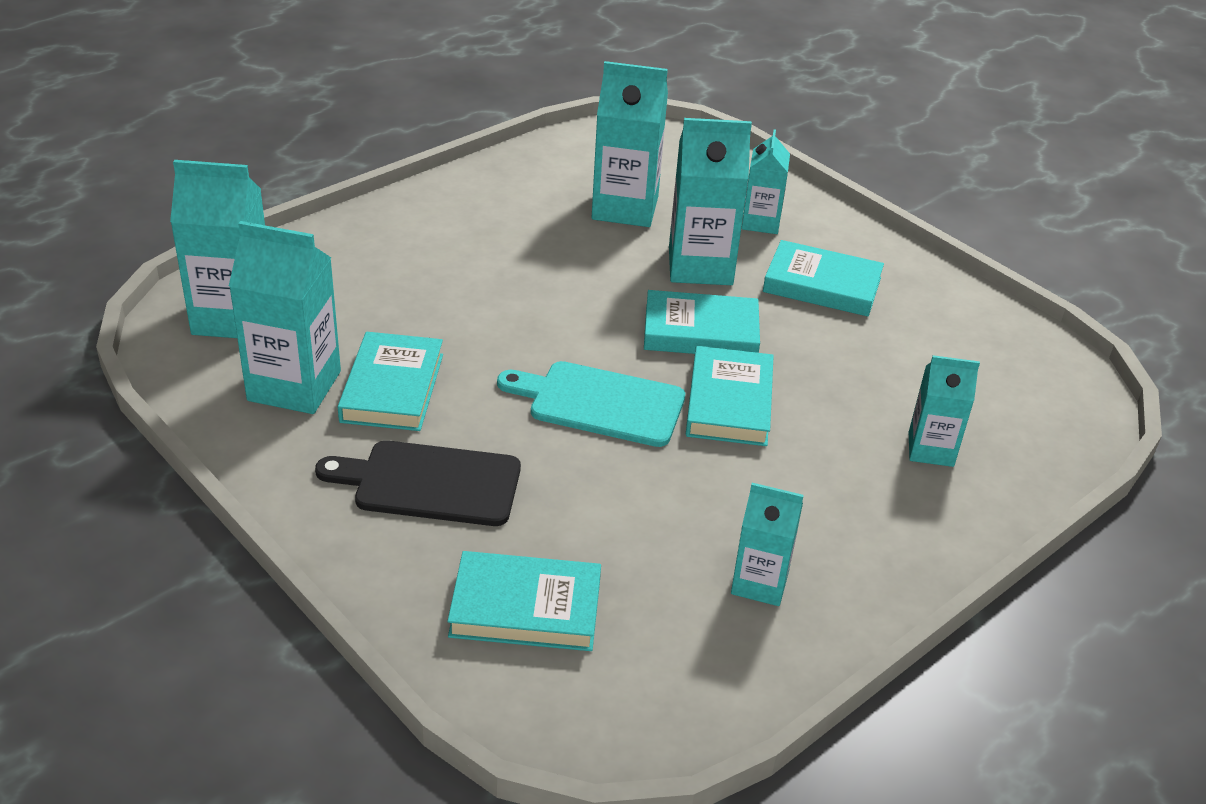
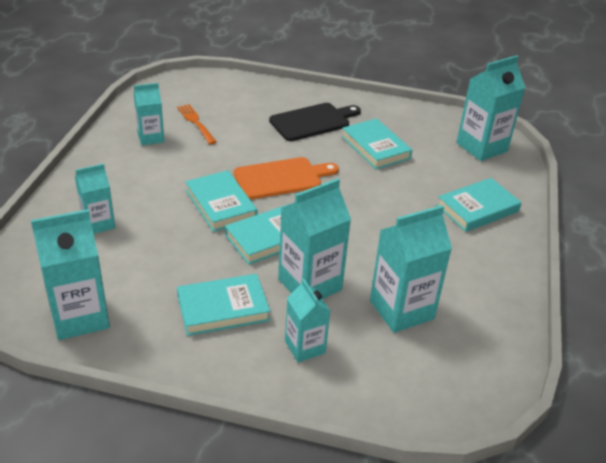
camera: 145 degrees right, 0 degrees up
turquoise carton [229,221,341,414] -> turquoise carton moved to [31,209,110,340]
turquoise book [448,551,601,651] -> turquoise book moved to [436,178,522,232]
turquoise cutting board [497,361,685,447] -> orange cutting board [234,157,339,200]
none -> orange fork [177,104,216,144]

········

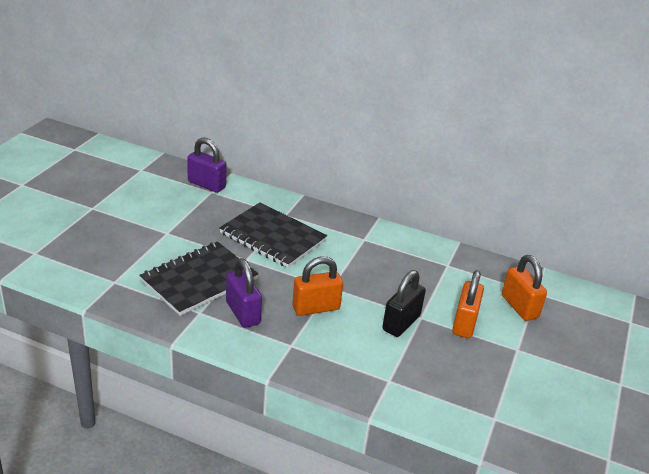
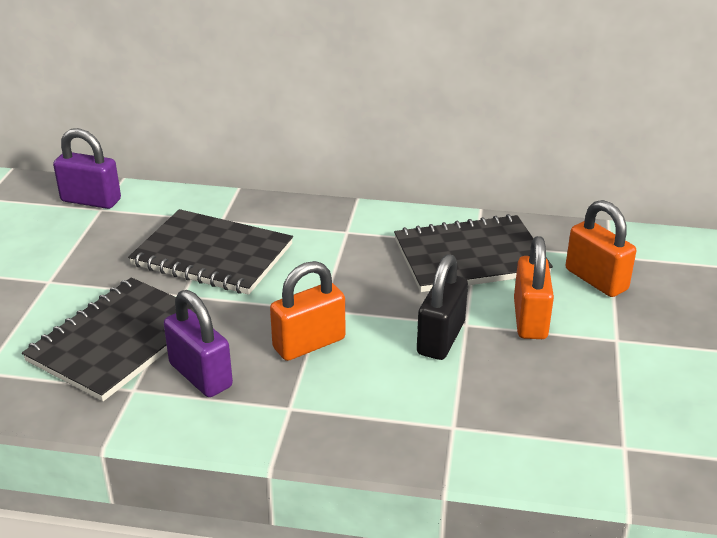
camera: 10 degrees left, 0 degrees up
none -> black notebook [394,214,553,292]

········

_JOB ITEM_
Out of the data above, transcribe exactly and only the lines starting with the line that has "turquoise carton [229,221,341,414]" and going on through the line that has "none -> orange fork [177,104,216,144]", both included.

_EXERCISE OUTPUT_
turquoise carton [229,221,341,414] -> turquoise carton moved to [31,209,110,340]
turquoise book [448,551,601,651] -> turquoise book moved to [436,178,522,232]
turquoise cutting board [497,361,685,447] -> orange cutting board [234,157,339,200]
none -> orange fork [177,104,216,144]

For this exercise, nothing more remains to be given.